TO BE DONE:
Render the listing as a Markdown table with the columns "Row" and "Line", from its first line through the line with "1757 (291, 683)" and no further, leaving out blank lines. Number each line in "Row" and put the line itself in "Line".

--- begin ---

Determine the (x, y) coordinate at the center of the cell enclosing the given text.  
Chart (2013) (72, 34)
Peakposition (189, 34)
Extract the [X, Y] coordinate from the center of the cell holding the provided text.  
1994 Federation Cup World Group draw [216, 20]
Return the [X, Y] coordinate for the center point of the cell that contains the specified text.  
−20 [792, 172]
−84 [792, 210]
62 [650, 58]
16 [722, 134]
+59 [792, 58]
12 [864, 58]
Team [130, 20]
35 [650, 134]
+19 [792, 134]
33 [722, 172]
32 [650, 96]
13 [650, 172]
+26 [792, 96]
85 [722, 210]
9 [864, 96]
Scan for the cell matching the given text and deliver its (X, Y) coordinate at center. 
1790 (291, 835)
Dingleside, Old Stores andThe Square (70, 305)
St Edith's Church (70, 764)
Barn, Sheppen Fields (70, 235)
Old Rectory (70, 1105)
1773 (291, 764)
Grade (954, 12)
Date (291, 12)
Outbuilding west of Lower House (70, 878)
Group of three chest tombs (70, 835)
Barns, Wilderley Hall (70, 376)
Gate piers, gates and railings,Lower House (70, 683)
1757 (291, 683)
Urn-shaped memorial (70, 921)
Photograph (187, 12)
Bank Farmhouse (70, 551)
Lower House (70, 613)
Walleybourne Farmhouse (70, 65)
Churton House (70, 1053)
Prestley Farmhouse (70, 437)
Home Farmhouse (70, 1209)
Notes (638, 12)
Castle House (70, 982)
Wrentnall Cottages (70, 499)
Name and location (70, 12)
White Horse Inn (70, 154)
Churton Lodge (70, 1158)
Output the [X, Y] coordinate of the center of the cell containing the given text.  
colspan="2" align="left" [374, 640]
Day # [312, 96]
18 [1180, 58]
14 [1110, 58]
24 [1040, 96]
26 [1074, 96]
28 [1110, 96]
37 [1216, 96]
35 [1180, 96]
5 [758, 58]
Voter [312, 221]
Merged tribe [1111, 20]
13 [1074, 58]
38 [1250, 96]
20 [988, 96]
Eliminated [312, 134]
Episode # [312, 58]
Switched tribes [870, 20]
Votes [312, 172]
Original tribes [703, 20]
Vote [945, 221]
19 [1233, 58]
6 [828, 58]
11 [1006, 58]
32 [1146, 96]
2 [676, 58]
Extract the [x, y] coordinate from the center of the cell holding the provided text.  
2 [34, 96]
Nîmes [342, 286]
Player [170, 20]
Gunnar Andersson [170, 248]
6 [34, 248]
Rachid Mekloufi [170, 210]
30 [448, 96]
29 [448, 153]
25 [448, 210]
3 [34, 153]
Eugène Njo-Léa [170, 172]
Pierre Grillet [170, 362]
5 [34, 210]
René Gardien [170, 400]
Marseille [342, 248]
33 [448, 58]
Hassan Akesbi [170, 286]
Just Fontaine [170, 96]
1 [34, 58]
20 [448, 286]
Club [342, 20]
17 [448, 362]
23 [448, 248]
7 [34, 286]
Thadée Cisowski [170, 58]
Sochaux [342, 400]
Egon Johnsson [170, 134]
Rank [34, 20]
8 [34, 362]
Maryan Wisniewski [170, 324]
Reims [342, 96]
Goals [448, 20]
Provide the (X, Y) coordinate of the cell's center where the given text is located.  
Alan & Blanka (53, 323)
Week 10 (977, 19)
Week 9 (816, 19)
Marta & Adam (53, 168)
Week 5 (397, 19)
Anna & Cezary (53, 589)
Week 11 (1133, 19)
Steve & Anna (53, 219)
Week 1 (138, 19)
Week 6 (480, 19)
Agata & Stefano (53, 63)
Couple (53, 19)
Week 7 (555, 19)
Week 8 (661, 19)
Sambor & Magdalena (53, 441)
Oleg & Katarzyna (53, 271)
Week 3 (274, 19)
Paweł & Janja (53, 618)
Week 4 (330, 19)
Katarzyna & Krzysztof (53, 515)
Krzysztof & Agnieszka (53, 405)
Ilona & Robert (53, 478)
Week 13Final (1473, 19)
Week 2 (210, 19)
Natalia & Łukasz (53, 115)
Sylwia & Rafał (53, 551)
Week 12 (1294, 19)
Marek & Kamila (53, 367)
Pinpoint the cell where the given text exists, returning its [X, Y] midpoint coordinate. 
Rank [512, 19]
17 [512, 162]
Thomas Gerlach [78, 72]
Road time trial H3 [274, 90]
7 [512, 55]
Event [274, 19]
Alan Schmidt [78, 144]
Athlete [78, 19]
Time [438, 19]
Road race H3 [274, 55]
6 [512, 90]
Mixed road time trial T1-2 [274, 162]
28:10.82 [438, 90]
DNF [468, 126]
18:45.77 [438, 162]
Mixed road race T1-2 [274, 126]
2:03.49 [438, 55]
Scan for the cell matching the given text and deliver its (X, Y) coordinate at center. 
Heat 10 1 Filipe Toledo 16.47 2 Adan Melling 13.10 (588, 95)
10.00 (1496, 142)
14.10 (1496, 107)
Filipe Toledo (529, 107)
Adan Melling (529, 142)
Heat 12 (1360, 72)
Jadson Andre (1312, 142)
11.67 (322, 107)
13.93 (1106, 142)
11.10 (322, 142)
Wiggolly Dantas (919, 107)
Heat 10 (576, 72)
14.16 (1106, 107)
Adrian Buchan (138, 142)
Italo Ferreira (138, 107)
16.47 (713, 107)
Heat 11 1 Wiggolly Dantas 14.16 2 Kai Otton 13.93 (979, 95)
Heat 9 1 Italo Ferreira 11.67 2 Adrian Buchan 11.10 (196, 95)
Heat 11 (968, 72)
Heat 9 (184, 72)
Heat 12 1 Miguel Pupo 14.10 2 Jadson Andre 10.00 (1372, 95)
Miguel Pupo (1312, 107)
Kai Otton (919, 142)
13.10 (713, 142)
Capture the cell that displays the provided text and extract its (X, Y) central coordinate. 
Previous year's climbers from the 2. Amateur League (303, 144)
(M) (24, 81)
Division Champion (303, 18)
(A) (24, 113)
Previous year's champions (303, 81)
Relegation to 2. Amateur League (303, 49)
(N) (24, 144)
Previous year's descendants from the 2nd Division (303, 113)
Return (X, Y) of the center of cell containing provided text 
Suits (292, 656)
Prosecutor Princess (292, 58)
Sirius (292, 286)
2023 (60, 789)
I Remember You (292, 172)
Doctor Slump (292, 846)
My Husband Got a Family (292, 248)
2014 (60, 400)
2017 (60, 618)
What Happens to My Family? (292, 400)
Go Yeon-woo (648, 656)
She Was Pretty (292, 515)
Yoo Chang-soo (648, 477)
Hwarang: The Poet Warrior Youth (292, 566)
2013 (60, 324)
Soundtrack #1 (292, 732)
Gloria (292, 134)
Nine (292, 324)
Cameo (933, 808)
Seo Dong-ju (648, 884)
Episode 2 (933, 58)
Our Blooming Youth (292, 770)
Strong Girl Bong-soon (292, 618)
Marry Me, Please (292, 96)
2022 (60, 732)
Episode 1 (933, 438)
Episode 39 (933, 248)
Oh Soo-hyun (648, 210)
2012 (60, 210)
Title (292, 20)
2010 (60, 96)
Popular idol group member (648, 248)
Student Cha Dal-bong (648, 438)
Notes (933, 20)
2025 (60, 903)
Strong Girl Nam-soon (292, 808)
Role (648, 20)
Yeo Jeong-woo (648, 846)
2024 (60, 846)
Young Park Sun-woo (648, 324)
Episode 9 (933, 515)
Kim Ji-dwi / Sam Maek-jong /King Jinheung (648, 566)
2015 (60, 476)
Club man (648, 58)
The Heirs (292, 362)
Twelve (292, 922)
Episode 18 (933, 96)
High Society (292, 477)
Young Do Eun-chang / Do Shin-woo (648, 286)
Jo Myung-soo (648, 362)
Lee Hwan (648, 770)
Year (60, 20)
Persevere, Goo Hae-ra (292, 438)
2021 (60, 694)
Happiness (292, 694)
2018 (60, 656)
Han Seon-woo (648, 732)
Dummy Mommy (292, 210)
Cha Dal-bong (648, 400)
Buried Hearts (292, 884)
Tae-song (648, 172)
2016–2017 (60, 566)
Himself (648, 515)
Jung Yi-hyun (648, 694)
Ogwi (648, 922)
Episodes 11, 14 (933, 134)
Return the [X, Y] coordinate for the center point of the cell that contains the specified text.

--- end ---

RESPONSE:
| Row | Line |
|---|---|
| 1 | Determine the (x, y) coordinate at the center of the cell enclosing the given text.   |
| 2 | Chart (2013) (72, 34) |
| 3 | Peakposition (189, 34) |
| 4 | Extract the [X, Y] coordinate from the center of the cell holding the provided text.   |
| 5 | 1994 Federation Cup World Group draw [216, 20] |
| 6 | Return the [X, Y] coordinate for the center point of the cell that contains the specified text.   |
| 7 | −20 [792, 172] |
| 8 | −84 [792, 210] |
| 9 | 62 [650, 58] |
| 10 | 16 [722, 134] |
| 11 | +59 [792, 58] |
| 12 | 12 [864, 58] |
| 13 | Team [130, 20] |
| 14 | 35 [650, 134] |
| 15 | +19 [792, 134] |
| 16 | 33 [722, 172] |
| 17 | 32 [650, 96] |
| 18 | 13 [650, 172] |
| 19 | +26 [792, 96] |
| 20 | 85 [722, 210] |
| 21 | 9 [864, 96] |
| 22 | Scan for the cell matching the given text and deliver its (X, Y) coordinate at center.  |
| 23 | 1790 (291, 835) |
| 24 | Dingleside, Old Stores andThe Square (70, 305) |
| 25 | St Edith's Church (70, 764) |
| 26 | Barn, Sheppen Fields (70, 235) |
| 27 | Old Rectory (70, 1105) |
| 28 | 1773 (291, 764) |
| 29 | Grade (954, 12) |
| 30 | Date (291, 12) |
| 31 | Outbuilding west of Lower House (70, 878) |
| 32 | Group of three chest tombs (70, 835) |
| 33 | Barns, Wilderley Hall (70, 376) |
| 34 | Gate piers, gates and railings,Lower House (70, 683) |
| 35 | 1757 (291, 683) |